§ **Exercise instructions**: Copy out every record below with complete accuracy.

— start Dataset entries —

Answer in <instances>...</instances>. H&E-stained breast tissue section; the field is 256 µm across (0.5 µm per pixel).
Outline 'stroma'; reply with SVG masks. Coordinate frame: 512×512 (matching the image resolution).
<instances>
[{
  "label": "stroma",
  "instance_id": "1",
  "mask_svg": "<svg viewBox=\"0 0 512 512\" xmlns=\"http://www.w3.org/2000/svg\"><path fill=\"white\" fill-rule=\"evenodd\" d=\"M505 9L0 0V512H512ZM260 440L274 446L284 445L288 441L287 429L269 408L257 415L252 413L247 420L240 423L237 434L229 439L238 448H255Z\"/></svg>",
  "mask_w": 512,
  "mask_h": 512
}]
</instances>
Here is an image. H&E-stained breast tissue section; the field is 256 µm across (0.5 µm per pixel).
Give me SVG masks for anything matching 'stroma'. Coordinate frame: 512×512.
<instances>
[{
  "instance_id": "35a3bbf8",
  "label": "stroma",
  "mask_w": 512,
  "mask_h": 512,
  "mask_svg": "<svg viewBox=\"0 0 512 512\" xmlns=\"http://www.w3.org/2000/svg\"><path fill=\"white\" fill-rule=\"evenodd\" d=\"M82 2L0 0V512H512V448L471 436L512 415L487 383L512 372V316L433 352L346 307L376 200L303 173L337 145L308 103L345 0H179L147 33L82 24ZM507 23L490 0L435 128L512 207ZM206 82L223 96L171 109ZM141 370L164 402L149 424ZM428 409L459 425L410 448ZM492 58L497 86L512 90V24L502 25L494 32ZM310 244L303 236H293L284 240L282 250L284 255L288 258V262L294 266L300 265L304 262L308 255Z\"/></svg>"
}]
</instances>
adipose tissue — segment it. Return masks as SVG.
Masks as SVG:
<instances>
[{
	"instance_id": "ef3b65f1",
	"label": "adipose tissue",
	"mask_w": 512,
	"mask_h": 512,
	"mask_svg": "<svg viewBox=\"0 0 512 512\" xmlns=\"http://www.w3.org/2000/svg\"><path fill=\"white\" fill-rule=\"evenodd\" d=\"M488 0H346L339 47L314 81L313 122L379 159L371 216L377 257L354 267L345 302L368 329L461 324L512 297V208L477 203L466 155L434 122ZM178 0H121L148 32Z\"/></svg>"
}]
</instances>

— end Dataset entries —

§ **Problem solution**:
Answer in <instances>...</instances>. H&E-stained breast tissue section; the field is 256 µm across (0.5 µm per pixel).
Outline 'stroma'; reply with SVG masks. Coordinate frame: 512×512 (matching the image resolution).
<instances>
[{
  "label": "stroma",
  "instance_id": "1",
  "mask_svg": "<svg viewBox=\"0 0 512 512\" xmlns=\"http://www.w3.org/2000/svg\"><path fill=\"white\" fill-rule=\"evenodd\" d=\"M505 9L0 0V512H512ZM260 440L274 446L284 445L288 441L287 429L269 408L257 415L252 413L247 420L240 423L237 434L229 439L238 448H255Z\"/></svg>",
  "mask_w": 512,
  "mask_h": 512
}]
</instances>
Here is an image. H&E-stained breast tissue section; the field is 256 µm across (0.5 µm per pixel).
Give me SVG masks for anything matching 'stroma'. Coordinate frame: 512×512.
<instances>
[{
  "instance_id": "35a3bbf8",
  "label": "stroma",
  "mask_w": 512,
  "mask_h": 512,
  "mask_svg": "<svg viewBox=\"0 0 512 512\" xmlns=\"http://www.w3.org/2000/svg\"><path fill=\"white\" fill-rule=\"evenodd\" d=\"M82 2L0 0V512H512V448L471 436L512 415L487 383L512 372V316L433 352L346 307L376 200L303 173L337 145L308 103L345 0H179L147 33L82 24ZM507 23L490 0L435 128L512 207ZM206 82L223 96L171 109ZM141 370L164 402L149 424ZM428 409L459 425L410 448ZM492 58L497 86L512 90V24L502 25L494 32ZM310 244L303 236H293L284 240L282 250L284 255L288 258V262L294 266L300 265L304 262L308 255Z\"/></svg>"
}]
</instances>
adipose tissue — segment it. Return masks as SVG.
Masks as SVG:
<instances>
[{
	"instance_id": "ef3b65f1",
	"label": "adipose tissue",
	"mask_w": 512,
	"mask_h": 512,
	"mask_svg": "<svg viewBox=\"0 0 512 512\" xmlns=\"http://www.w3.org/2000/svg\"><path fill=\"white\" fill-rule=\"evenodd\" d=\"M488 0H346L339 47L314 81L313 122L379 159L371 216L377 257L354 267L345 302L368 329L461 324L512 297V208L477 203L466 155L434 122ZM178 0H121L148 32Z\"/></svg>"
}]
</instances>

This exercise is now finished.